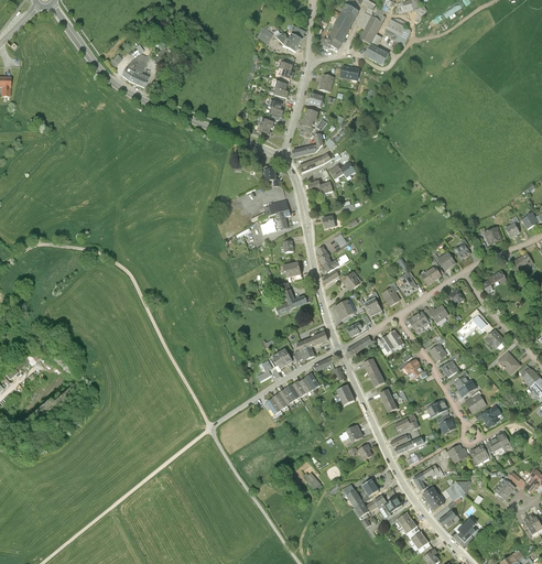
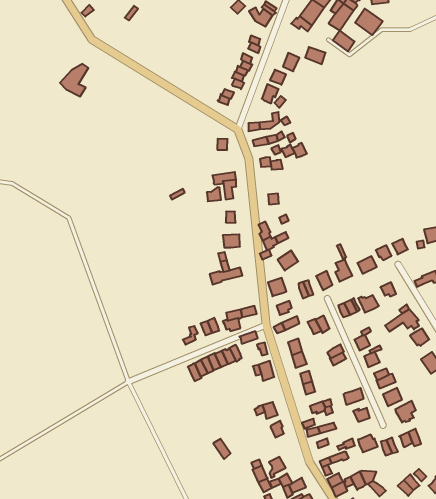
building: [121,53,148,86] -> [60,64,88,97]

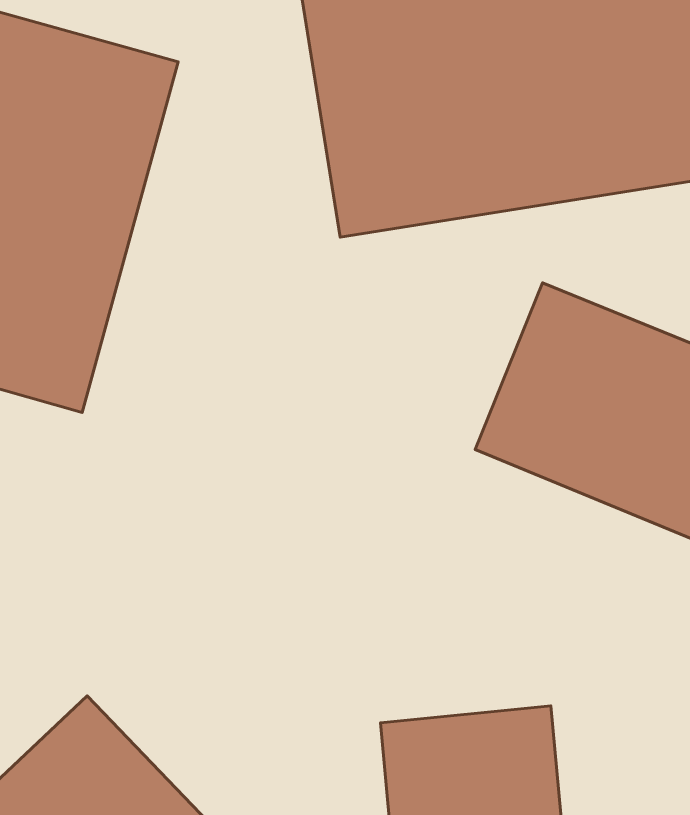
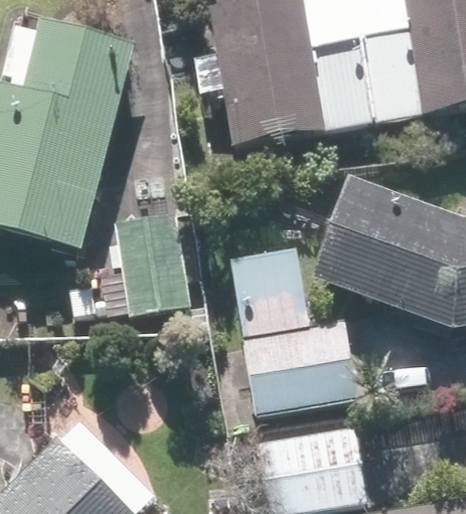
building: none -> [70,208,192,323]
building: none -> [230,250,358,416]

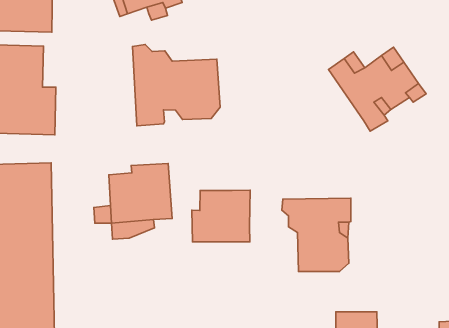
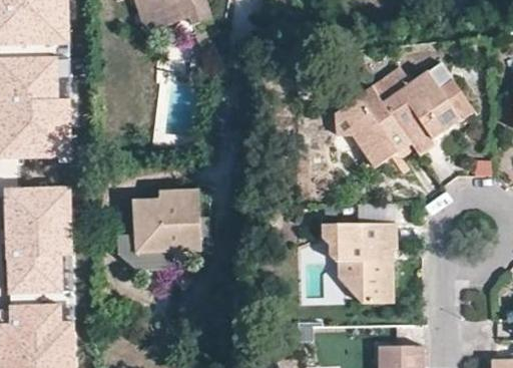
building: [133,44,220,126] -> none
building: none -> [333,86,408,166]
building: [192,190,250,242] -> none

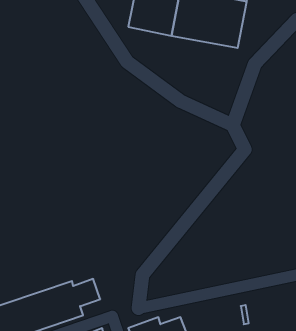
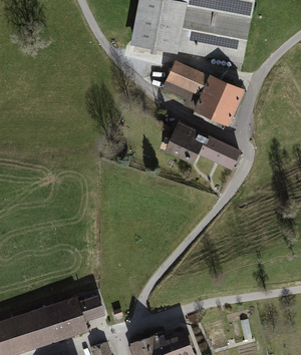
building: none -> [164,61,242,123]
building: none -> [165,119,241,168]

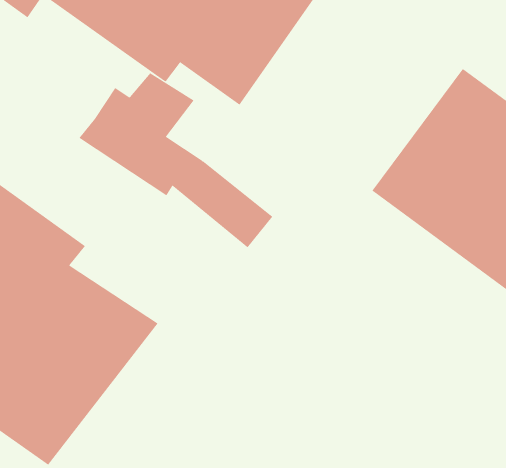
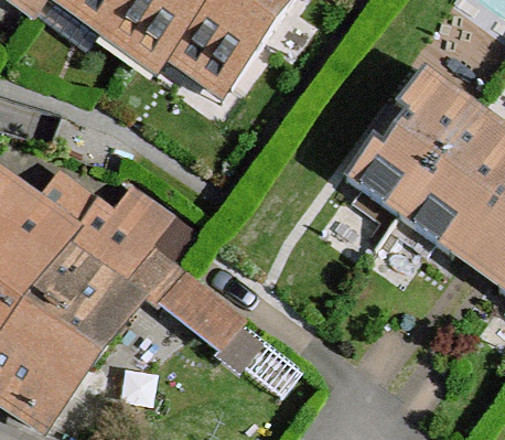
building: [78,73,273,248] -> [68,186,246,346]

== == ==

THE PROBLEM => Everything in the records must be transcribed exactly, except the pictures, which are left out.

TASK RESULT =>
building: [121,53,148,86] -> [60,64,88,97]

building: none -> [70,208,192,323]
building: none -> [230,250,358,416]

building: [133,44,220,126] -> none
building: none -> [333,86,408,166]
building: [192,190,250,242] -> none

building: none -> [164,61,242,123]
building: none -> [165,119,241,168]

building: [78,73,273,248] -> [68,186,246,346]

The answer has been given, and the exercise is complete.